◆ **Work request**
Filter the data for lines with the word "left", then copy every line so identified.
━━━━━━━━
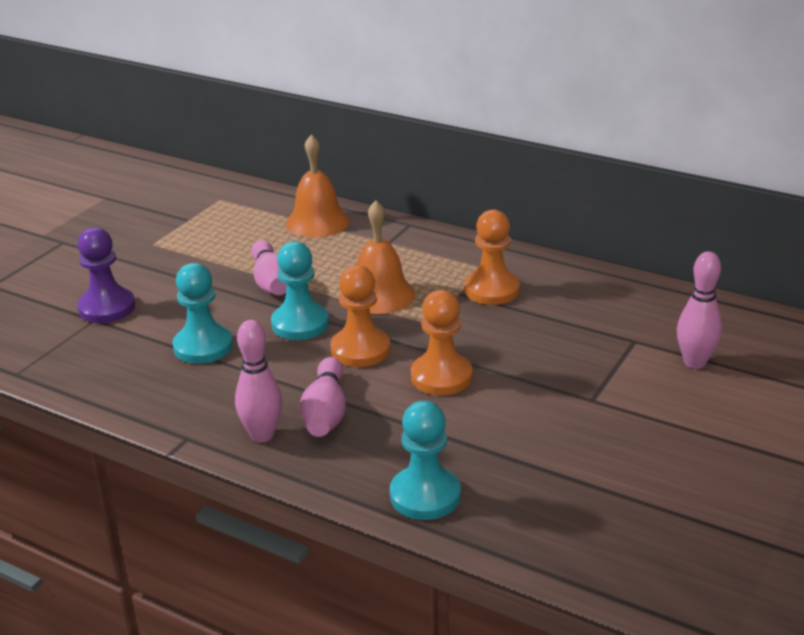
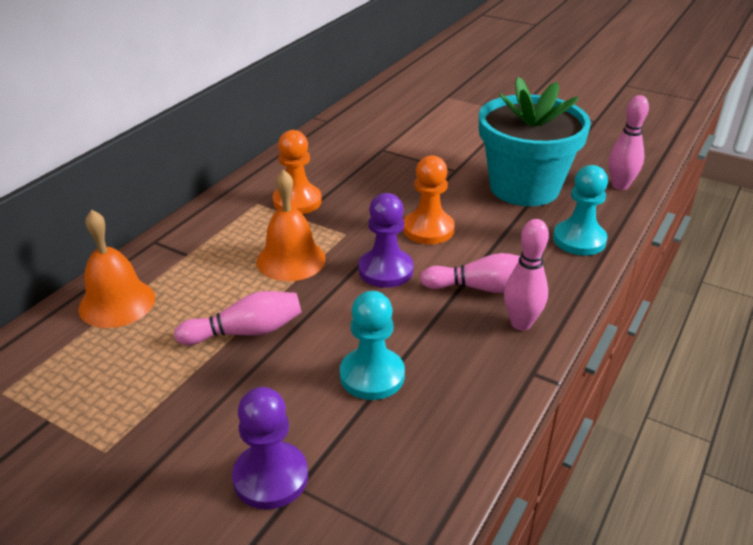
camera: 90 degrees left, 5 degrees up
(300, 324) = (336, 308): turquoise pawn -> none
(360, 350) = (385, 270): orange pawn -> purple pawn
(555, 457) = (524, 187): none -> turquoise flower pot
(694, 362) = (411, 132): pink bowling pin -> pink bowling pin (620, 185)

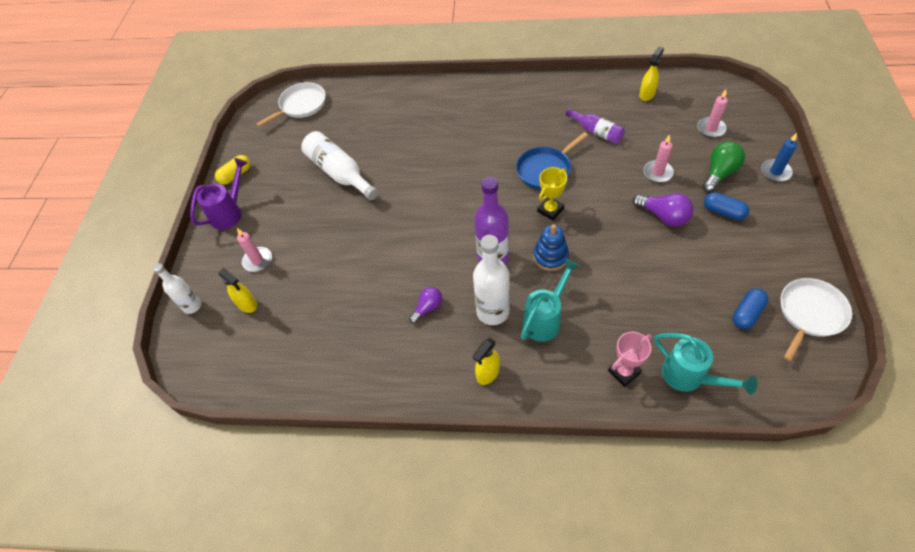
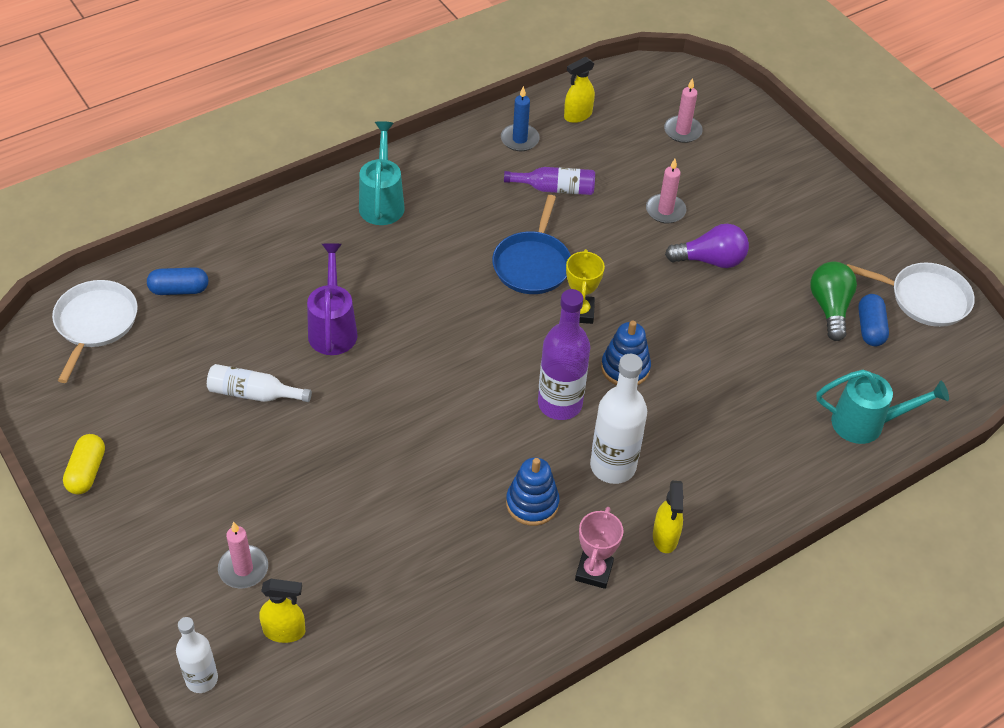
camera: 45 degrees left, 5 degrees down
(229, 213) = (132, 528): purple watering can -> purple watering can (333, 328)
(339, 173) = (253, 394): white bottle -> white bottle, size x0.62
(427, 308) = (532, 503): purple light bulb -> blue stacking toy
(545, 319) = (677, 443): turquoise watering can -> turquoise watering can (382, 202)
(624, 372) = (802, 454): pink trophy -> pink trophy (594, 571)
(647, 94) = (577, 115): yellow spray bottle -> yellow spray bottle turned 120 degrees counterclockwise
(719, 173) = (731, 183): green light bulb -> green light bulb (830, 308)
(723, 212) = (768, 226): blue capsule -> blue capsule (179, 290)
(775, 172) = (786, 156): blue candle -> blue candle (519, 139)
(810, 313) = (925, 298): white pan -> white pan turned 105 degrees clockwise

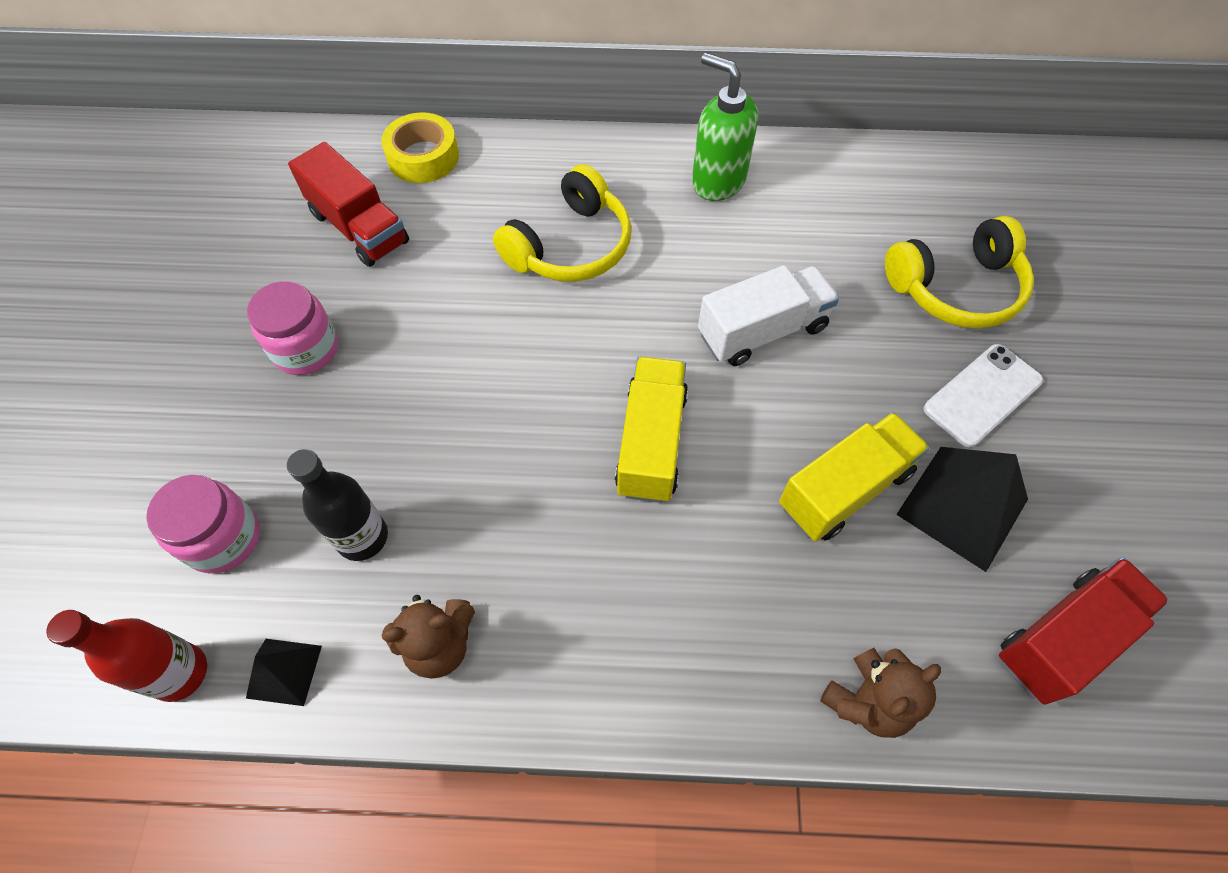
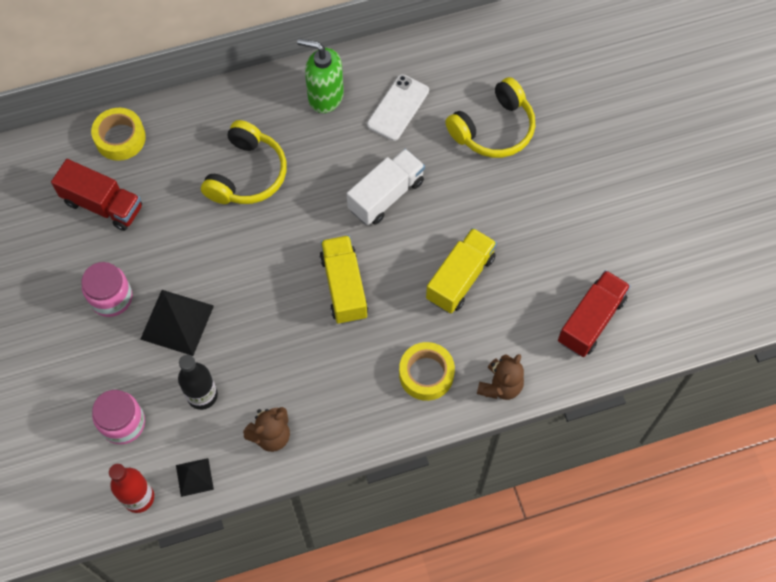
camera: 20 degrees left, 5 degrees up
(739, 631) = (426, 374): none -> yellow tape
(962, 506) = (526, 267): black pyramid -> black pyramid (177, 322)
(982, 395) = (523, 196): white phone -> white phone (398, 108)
━━━━━━━━
◆ **Answer**
camera: 90 degrees left, 5 degrees up
camera: 45 degrees left, 5 degrees down
camera: 20 degrees left, 5 degrees up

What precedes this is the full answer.